----- Source information

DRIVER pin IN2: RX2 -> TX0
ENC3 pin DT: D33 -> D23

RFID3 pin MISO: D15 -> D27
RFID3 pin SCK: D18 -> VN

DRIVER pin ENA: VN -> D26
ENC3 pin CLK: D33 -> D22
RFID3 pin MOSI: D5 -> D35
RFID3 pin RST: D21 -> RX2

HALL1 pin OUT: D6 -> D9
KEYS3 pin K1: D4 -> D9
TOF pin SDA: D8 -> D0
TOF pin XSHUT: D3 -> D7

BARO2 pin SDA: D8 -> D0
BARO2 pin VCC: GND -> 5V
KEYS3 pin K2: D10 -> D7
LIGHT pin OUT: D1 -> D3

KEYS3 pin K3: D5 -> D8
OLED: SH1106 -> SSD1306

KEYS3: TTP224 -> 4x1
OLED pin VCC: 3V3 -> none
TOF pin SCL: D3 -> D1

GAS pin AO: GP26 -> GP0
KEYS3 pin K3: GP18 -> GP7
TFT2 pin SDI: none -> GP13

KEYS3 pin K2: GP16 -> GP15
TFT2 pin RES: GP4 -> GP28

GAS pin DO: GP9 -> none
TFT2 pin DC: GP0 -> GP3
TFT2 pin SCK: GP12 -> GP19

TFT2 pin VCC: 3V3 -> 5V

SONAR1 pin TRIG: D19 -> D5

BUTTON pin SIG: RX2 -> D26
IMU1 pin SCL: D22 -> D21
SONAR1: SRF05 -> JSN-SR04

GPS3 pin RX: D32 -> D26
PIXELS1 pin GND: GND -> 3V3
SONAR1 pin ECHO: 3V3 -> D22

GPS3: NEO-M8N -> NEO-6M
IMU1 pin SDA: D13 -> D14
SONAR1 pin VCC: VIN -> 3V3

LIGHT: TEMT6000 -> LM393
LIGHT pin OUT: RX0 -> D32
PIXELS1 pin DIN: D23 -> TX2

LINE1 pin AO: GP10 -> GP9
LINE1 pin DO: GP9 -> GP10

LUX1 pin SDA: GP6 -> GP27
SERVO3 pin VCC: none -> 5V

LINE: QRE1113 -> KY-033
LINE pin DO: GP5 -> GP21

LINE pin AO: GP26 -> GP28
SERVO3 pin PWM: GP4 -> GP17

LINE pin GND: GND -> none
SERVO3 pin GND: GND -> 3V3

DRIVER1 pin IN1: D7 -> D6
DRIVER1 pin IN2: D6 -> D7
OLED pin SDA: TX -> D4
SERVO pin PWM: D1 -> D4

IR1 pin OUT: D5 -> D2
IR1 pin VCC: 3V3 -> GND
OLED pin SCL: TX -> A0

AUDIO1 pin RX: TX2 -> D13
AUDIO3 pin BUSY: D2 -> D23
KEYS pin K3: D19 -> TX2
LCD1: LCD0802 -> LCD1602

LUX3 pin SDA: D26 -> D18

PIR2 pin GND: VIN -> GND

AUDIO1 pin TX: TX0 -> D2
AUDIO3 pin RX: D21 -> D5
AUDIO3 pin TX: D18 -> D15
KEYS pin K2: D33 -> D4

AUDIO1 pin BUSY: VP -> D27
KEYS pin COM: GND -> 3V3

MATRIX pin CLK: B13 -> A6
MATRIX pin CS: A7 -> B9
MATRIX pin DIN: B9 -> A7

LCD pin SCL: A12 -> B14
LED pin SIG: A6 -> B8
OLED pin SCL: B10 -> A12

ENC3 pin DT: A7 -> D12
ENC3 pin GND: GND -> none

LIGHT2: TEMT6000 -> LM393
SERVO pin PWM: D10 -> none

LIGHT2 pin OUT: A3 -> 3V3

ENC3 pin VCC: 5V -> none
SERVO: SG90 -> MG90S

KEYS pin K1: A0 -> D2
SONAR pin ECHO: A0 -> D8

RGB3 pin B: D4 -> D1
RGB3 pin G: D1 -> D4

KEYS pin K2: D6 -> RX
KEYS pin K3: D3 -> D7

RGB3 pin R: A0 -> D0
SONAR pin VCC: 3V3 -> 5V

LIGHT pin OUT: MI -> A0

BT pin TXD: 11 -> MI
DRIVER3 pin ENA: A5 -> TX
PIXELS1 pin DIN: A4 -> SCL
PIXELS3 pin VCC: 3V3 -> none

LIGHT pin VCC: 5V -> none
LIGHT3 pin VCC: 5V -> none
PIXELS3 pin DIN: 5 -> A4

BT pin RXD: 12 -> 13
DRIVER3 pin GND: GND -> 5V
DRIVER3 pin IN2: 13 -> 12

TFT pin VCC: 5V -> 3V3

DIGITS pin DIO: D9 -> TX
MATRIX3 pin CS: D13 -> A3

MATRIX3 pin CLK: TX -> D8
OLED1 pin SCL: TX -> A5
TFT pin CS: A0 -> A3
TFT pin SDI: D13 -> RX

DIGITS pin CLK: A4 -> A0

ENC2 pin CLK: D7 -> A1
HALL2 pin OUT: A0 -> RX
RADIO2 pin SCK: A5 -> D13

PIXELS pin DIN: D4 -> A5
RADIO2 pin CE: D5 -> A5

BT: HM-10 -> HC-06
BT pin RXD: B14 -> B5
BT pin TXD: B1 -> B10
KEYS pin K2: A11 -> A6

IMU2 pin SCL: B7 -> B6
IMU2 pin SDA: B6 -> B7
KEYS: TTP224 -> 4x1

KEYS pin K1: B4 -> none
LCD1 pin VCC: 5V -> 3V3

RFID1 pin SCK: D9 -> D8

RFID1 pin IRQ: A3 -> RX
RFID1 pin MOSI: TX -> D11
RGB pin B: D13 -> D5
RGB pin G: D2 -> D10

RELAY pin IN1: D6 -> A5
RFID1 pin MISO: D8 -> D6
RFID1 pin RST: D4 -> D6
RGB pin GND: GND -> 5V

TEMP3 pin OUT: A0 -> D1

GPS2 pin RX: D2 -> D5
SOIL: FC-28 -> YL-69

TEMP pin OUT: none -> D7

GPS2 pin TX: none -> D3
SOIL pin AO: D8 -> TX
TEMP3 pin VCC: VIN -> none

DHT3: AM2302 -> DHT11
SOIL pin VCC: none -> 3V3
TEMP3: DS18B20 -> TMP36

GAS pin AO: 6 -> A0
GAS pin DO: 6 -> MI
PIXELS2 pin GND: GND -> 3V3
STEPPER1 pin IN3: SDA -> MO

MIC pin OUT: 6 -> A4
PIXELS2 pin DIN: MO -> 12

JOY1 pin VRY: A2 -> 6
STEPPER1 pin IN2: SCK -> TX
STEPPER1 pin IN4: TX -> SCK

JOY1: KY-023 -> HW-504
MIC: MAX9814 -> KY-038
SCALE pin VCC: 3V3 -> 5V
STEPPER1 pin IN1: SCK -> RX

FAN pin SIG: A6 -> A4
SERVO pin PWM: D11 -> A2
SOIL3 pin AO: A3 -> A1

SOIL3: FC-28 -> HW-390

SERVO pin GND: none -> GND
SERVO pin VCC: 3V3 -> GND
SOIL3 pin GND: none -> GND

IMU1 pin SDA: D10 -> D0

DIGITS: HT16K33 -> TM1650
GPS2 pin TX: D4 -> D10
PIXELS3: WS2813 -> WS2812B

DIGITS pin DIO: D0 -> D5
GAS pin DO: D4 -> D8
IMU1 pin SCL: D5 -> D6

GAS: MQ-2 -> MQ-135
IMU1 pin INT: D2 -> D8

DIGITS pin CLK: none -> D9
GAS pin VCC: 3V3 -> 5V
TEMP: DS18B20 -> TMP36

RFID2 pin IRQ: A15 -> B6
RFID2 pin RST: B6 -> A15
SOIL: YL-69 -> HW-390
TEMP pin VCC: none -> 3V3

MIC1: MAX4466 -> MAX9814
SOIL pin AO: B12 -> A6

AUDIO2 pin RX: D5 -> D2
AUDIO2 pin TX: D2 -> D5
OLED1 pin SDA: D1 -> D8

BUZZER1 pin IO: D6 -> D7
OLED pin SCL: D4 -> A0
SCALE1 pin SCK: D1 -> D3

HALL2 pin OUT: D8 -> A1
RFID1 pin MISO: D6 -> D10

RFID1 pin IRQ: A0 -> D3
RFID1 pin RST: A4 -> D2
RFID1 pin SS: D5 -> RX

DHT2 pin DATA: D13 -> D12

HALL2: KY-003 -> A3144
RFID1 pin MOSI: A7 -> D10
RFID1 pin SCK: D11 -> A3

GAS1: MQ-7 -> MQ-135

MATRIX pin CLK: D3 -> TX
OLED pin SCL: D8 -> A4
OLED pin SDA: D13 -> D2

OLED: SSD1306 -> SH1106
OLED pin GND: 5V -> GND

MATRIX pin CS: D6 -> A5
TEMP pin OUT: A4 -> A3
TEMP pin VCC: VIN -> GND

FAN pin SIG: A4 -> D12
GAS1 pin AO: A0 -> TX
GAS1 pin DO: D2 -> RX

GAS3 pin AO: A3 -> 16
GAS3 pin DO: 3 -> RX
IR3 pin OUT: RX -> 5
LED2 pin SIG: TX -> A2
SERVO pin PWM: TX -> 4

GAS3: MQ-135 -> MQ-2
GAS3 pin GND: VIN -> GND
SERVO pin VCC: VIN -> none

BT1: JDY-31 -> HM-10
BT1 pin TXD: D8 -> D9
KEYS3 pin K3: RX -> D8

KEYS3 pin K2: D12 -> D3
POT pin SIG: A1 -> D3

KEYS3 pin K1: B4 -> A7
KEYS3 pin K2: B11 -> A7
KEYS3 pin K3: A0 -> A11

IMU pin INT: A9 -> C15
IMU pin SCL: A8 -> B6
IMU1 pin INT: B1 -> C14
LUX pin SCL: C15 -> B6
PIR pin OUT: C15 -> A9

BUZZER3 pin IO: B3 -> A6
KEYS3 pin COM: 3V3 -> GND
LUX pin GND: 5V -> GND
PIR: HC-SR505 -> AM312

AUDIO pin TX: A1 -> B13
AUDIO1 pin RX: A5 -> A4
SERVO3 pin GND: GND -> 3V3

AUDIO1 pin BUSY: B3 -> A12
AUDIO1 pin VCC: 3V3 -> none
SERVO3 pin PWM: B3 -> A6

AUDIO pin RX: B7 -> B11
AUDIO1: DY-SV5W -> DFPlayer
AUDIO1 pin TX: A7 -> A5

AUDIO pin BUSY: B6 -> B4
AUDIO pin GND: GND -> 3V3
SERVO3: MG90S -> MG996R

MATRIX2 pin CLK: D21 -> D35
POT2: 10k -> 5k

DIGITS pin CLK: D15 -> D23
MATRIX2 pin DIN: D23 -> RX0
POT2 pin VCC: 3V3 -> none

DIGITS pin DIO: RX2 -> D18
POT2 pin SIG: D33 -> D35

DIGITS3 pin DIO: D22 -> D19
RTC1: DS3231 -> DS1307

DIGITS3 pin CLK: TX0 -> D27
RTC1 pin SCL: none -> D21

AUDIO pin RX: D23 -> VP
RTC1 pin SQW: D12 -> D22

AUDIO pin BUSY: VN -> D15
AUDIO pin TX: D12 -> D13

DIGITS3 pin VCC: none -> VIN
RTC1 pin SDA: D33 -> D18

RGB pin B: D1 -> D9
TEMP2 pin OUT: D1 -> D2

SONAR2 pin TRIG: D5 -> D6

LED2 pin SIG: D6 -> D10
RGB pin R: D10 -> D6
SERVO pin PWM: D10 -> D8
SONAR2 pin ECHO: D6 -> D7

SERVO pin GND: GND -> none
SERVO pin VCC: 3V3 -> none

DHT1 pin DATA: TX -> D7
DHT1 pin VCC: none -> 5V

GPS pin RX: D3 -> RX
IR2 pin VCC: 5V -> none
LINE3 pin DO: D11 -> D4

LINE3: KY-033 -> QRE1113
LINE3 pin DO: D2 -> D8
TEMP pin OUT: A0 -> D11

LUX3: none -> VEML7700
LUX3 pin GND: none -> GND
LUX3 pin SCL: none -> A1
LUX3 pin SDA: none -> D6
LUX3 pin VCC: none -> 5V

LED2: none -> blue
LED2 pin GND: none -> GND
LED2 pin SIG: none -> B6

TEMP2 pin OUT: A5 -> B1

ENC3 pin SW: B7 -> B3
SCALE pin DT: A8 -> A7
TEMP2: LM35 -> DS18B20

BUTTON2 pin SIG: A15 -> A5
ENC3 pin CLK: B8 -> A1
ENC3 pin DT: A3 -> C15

----------

- [Work to be completed]
Search the records for the word "DATA" and copy every line where it occurs.

- [Response to this task]
DHT2 pin DATA: D13 -> D12
DHT1 pin DATA: TX -> D7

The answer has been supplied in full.